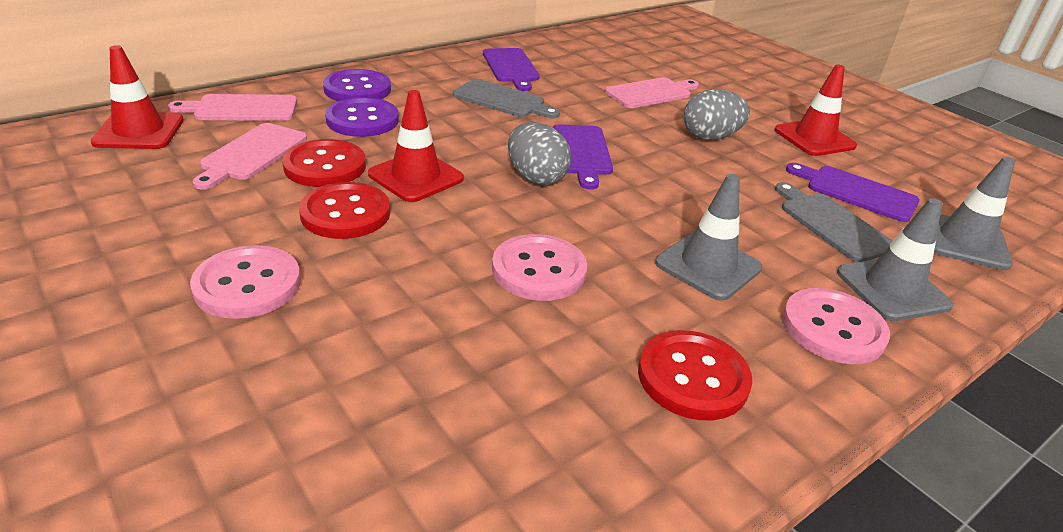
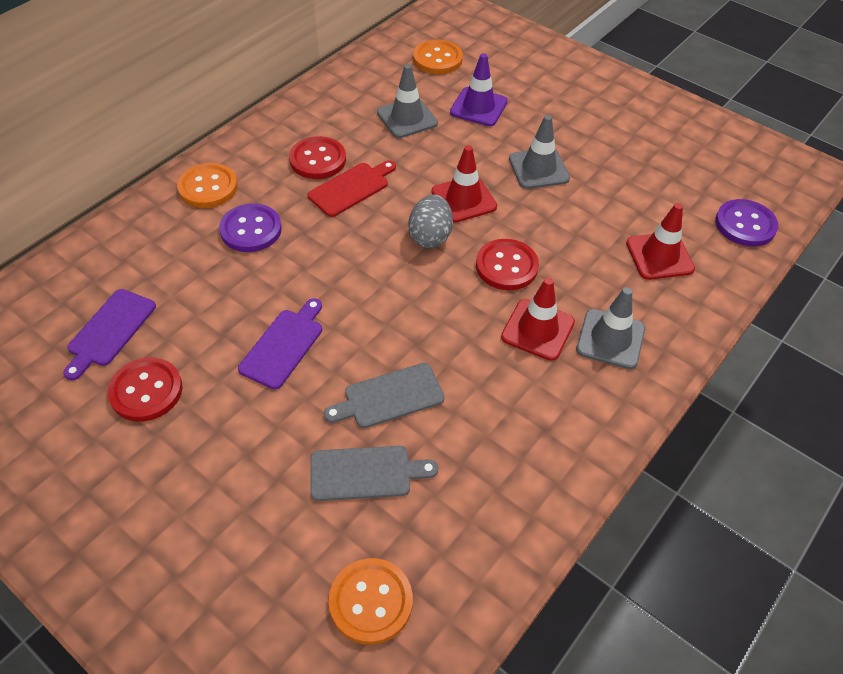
grey egg: 2 -> 1
orange button: 0 -> 3
pink button: 3 -> 0
pink cutting board: 3 -> 0
purple cutting board: 3 -> 2
purple traffic cone: 0 -> 1
red cutting board: 0 -> 1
======
▶ [Directions]: Keep every word of the records and none of the pictures when you print them again.

▶ [Response area]:
grey egg: 2 -> 1
orange button: 0 -> 3
pink button: 3 -> 0
pink cutting board: 3 -> 0
purple cutting board: 3 -> 2
purple traffic cone: 0 -> 1
red cutting board: 0 -> 1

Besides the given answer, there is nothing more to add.